- [Task statement]: Within the entries below, find the portion that opens with the line containing "R11: 39k (+5V, GND) -> 39k (GND, N041)" and closes with the line containing "U204: ESP-12F -> ESP-07". Retype that portion exactly and only.

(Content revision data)
[Start of Attachment]

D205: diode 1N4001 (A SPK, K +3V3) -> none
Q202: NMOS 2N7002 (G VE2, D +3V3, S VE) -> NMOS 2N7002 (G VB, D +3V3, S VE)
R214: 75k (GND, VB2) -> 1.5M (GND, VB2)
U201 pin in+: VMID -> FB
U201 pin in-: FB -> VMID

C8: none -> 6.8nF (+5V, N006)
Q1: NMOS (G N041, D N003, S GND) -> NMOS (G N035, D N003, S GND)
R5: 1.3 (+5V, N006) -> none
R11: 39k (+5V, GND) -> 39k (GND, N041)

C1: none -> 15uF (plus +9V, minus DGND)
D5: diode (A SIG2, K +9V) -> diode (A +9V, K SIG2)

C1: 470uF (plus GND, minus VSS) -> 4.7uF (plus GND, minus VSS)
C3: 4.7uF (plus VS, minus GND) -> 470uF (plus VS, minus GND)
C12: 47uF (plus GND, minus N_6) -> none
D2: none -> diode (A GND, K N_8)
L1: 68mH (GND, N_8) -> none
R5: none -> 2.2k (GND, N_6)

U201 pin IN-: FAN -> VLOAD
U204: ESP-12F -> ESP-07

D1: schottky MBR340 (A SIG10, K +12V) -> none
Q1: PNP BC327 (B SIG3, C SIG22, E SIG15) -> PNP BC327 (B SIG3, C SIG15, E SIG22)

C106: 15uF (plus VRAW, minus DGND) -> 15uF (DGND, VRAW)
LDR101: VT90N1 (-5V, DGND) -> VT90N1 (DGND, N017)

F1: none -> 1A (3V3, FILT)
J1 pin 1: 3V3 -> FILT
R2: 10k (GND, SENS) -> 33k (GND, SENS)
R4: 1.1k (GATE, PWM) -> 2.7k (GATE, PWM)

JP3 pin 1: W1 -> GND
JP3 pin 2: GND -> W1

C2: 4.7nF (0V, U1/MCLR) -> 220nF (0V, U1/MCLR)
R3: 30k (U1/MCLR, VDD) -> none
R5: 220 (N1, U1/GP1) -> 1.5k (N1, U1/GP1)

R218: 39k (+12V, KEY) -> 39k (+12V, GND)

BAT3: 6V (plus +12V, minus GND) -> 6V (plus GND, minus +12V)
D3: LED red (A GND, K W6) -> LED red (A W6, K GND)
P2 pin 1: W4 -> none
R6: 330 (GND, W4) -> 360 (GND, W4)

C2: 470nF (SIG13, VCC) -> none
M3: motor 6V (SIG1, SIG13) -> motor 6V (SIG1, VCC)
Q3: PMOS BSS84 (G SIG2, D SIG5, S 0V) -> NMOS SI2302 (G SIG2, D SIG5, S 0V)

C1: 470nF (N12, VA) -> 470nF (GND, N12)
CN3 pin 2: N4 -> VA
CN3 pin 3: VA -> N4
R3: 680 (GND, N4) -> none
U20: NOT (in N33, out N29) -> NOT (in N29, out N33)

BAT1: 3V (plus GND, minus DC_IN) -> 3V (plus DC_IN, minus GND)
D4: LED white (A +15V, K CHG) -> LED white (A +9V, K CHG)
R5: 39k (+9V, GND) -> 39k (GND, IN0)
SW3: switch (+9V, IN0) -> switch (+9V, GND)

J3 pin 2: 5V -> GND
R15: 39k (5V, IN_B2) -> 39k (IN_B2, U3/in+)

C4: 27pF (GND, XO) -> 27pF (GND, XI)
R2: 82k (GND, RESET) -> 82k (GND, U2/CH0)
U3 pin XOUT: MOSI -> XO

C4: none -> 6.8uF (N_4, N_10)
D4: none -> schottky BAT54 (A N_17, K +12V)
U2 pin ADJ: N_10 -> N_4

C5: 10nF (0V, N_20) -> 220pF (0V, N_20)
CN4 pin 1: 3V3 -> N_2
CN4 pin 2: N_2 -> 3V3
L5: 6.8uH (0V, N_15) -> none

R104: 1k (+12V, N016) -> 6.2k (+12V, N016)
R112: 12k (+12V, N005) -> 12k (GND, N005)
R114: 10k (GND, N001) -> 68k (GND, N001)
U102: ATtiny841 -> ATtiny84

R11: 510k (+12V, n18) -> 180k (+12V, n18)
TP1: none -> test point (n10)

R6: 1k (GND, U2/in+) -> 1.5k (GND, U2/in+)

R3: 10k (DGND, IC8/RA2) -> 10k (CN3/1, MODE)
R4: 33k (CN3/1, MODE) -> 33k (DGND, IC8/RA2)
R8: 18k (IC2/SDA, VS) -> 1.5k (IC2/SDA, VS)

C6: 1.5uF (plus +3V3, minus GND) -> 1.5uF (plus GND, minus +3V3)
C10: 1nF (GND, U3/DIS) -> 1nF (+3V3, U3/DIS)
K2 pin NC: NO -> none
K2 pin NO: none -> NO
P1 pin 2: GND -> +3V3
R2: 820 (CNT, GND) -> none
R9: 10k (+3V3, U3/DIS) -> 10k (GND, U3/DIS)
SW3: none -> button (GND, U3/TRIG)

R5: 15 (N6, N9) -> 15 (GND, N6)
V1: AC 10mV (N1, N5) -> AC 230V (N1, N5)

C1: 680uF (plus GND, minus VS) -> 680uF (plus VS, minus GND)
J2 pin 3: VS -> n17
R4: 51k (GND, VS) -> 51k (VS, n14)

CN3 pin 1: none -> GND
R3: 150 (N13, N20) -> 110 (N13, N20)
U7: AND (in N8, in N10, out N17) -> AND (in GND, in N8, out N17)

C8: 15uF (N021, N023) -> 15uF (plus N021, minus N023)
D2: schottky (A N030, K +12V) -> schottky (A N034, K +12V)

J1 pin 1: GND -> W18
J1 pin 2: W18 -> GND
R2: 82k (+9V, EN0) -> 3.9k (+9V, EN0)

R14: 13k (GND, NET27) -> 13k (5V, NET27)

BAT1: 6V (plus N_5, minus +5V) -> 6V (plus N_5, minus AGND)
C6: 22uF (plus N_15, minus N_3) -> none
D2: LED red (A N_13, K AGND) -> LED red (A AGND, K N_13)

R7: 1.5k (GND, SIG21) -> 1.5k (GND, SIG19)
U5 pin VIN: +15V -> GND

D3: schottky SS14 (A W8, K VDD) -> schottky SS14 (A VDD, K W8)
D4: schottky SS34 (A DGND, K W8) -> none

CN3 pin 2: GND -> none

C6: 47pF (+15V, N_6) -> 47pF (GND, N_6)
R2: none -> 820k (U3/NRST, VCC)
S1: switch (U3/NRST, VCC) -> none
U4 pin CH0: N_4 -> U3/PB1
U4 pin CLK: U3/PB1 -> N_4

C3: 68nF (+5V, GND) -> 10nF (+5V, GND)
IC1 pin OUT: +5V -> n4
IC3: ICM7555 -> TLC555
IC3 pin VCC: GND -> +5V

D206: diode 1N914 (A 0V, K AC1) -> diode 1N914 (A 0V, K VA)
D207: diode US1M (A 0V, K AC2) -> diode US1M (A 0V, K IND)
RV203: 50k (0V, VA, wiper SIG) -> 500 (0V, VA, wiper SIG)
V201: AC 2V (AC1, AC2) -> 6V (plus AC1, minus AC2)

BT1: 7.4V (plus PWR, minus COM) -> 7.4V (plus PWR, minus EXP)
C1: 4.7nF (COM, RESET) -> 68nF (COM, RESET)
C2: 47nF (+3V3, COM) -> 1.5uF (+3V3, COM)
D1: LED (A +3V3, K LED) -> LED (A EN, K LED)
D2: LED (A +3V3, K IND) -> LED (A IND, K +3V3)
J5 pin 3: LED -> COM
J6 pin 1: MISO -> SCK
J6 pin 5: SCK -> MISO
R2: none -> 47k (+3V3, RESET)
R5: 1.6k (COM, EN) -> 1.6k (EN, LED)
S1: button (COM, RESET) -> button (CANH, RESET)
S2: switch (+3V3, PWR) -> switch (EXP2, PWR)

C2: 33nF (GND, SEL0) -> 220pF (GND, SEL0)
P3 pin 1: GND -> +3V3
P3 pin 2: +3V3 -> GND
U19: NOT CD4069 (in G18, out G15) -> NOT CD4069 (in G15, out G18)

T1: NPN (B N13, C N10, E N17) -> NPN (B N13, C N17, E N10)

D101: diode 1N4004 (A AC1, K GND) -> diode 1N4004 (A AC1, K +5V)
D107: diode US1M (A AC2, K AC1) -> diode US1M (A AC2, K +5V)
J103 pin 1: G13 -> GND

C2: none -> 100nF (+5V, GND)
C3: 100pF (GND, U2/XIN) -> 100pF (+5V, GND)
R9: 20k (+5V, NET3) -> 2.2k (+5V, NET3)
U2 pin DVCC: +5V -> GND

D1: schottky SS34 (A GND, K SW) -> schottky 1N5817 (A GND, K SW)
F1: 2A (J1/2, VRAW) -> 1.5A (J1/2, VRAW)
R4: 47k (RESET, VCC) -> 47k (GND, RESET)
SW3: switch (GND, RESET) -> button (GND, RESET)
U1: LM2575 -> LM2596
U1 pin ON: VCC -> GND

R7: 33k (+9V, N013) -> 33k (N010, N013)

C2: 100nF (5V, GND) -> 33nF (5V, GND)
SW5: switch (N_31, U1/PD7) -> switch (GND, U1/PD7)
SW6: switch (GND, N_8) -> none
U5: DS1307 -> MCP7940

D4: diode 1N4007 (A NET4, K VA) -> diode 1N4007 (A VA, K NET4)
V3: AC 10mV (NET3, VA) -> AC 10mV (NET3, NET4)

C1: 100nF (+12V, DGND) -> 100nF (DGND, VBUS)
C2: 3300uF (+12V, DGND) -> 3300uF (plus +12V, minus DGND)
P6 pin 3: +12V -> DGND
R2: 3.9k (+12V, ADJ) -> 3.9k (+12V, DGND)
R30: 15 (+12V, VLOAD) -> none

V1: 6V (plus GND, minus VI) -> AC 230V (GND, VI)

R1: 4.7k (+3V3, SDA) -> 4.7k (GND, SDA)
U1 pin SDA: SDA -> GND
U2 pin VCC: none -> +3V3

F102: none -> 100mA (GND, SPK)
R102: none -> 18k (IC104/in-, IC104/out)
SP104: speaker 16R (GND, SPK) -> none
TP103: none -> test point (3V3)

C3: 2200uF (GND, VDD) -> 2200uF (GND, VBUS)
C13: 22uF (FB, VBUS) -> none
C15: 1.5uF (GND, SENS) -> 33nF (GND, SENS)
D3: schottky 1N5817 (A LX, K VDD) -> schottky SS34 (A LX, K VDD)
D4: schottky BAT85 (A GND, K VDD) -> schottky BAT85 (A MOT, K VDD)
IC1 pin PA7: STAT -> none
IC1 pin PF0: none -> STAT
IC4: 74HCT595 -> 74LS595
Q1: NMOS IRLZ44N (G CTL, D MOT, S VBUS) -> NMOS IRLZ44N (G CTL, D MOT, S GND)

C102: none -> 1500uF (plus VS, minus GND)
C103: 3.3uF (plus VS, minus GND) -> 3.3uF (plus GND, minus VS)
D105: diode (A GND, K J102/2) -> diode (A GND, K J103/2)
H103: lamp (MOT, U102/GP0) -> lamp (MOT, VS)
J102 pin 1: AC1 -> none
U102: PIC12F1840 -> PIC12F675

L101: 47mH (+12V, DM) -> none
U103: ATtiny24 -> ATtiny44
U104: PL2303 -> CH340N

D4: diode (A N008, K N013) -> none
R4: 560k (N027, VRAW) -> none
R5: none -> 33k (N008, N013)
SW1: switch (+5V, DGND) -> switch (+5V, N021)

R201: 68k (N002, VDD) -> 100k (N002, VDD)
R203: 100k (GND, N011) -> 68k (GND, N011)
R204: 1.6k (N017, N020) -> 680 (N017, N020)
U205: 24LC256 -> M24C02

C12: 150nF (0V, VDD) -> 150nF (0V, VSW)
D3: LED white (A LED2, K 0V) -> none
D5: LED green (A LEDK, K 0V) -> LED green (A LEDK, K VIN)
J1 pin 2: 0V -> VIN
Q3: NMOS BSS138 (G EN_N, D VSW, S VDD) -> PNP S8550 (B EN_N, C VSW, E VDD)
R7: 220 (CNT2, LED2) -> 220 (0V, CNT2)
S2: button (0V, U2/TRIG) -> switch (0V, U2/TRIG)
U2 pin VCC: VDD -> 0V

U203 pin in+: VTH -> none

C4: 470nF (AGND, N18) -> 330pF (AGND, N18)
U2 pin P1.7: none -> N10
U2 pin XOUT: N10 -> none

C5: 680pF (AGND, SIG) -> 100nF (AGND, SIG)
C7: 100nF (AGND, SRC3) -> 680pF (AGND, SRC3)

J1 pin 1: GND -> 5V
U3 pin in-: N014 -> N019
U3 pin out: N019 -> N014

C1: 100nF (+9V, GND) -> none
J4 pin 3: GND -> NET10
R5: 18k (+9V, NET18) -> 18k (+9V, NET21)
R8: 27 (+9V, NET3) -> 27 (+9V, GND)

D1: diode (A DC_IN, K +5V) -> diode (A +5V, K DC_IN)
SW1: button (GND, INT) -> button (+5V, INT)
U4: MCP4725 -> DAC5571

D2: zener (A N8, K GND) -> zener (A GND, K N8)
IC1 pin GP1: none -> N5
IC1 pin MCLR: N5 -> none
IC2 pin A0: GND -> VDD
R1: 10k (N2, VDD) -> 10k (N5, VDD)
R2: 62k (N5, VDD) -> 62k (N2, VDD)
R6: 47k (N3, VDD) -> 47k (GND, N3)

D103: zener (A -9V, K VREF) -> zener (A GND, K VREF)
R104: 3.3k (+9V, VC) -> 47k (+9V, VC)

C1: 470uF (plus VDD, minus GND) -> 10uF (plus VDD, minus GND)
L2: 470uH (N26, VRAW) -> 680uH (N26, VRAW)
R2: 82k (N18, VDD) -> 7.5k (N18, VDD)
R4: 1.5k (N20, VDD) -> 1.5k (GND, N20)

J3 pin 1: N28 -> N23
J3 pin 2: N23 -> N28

[End of Attachment]

- [Answer section]:
R11: 39k (+5V, GND) -> 39k (GND, N041)

C1: none -> 15uF (plus +9V, minus DGND)
D5: diode (A SIG2, K +9V) -> diode (A +9V, K SIG2)

C1: 470uF (plus GND, minus VSS) -> 4.7uF (plus GND, minus VSS)
C3: 4.7uF (plus VS, minus GND) -> 470uF (plus VS, minus GND)
C12: 47uF (plus GND, minus N_6) -> none
D2: none -> diode (A GND, K N_8)
L1: 68mH (GND, N_8) -> none
R5: none -> 2.2k (GND, N_6)

U201 pin IN-: FAN -> VLOAD
U204: ESP-12F -> ESP-07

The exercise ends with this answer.